> _BRIEF_:
Please give the lines below again exactly as they stand, from the one that contains "red bucket: 9 -> 8" up to and including the one that contains "pink bowling pin: 0 -> 1", leaving all pictures out.

> _GIVEN DATA_:
··········

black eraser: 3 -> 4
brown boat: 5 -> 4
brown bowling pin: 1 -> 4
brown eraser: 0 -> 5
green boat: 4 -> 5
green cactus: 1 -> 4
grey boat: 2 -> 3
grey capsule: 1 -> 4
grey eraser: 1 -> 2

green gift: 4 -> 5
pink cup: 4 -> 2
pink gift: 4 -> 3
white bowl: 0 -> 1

··········

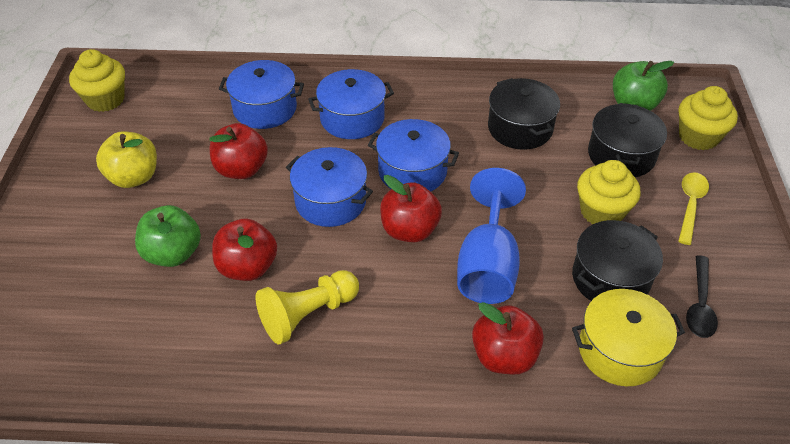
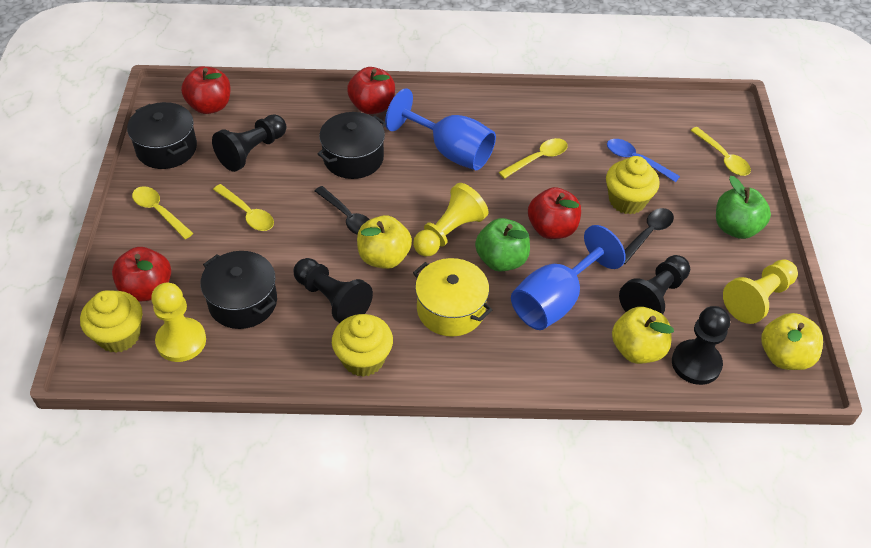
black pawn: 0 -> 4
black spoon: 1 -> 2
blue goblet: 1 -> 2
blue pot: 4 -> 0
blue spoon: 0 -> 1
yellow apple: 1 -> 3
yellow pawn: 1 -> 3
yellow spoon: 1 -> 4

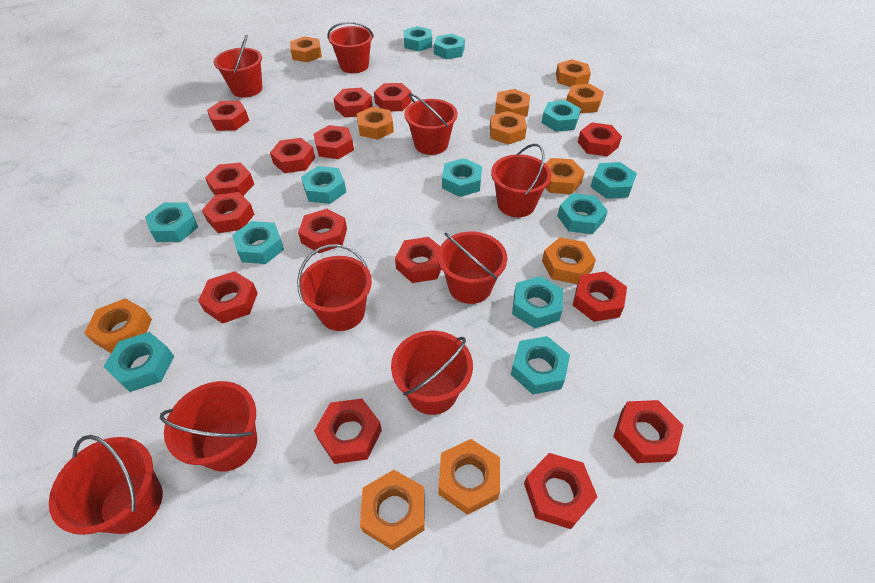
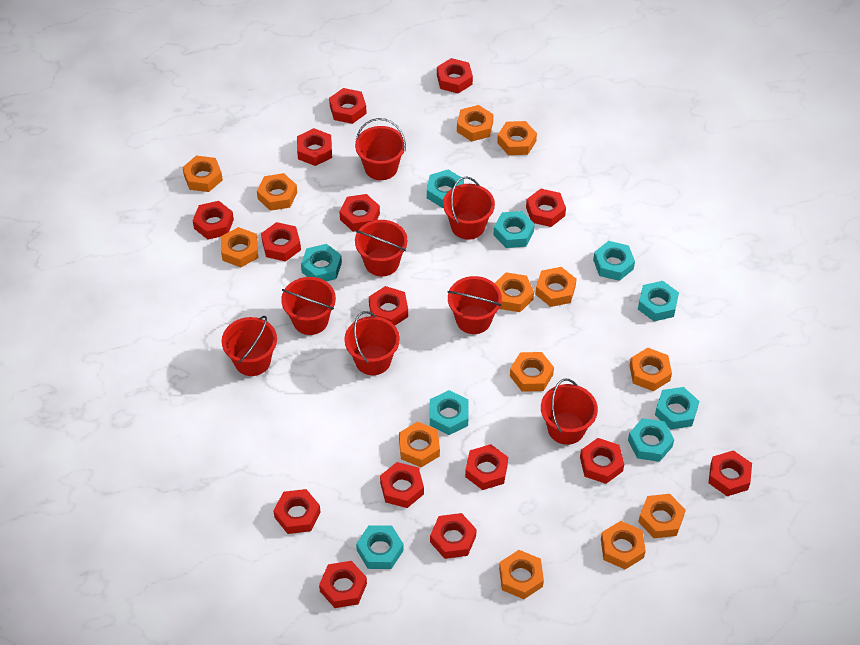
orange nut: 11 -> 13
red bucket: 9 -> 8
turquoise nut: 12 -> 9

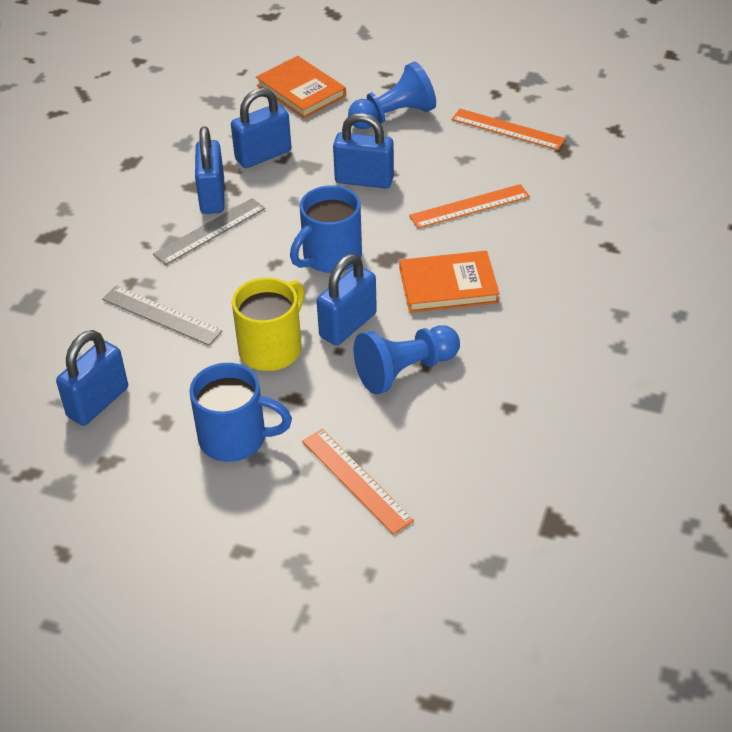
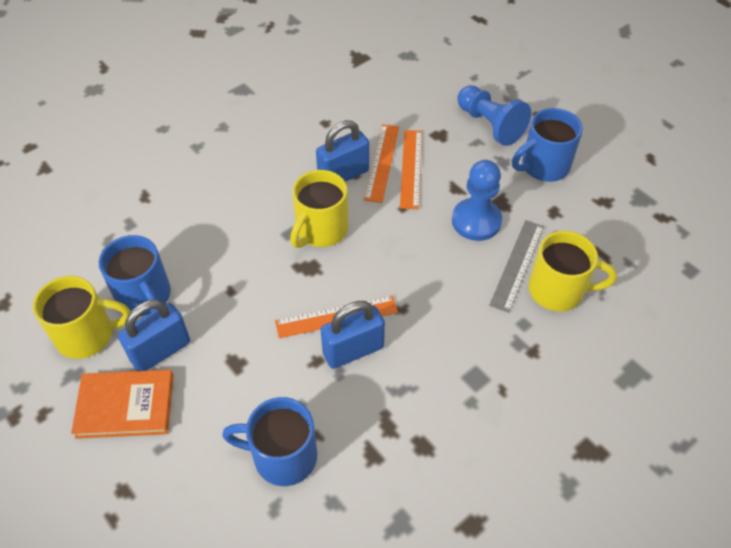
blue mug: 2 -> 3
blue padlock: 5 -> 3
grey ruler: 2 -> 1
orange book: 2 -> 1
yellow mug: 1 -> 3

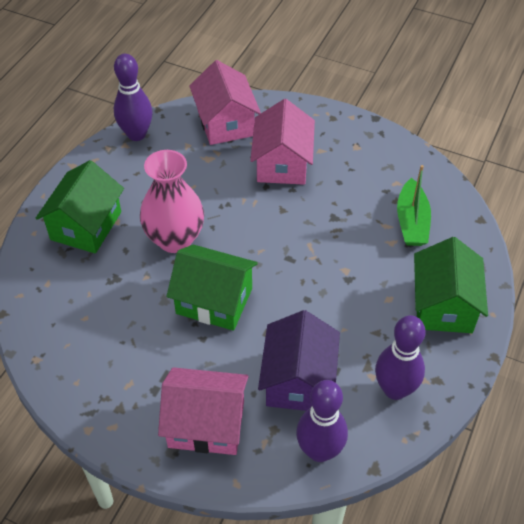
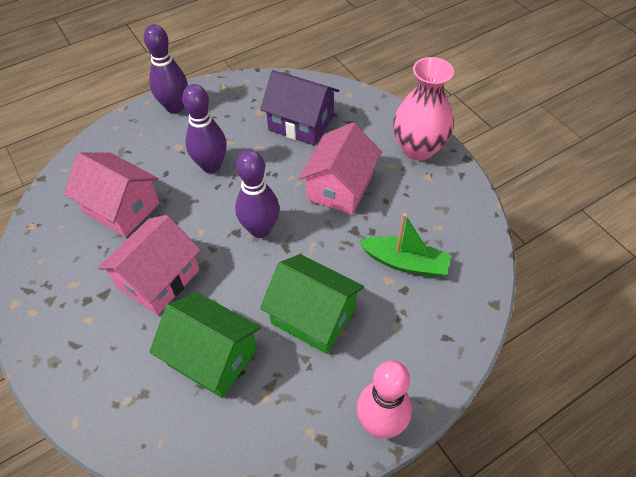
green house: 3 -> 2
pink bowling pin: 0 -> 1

··········

> _ANSWER AREA_:
red bucket: 9 -> 8
turquoise nut: 12 -> 9

blue mug: 2 -> 3
blue padlock: 5 -> 3
grey ruler: 2 -> 1
orange book: 2 -> 1
yellow mug: 1 -> 3

green house: 3 -> 2
pink bowling pin: 0 -> 1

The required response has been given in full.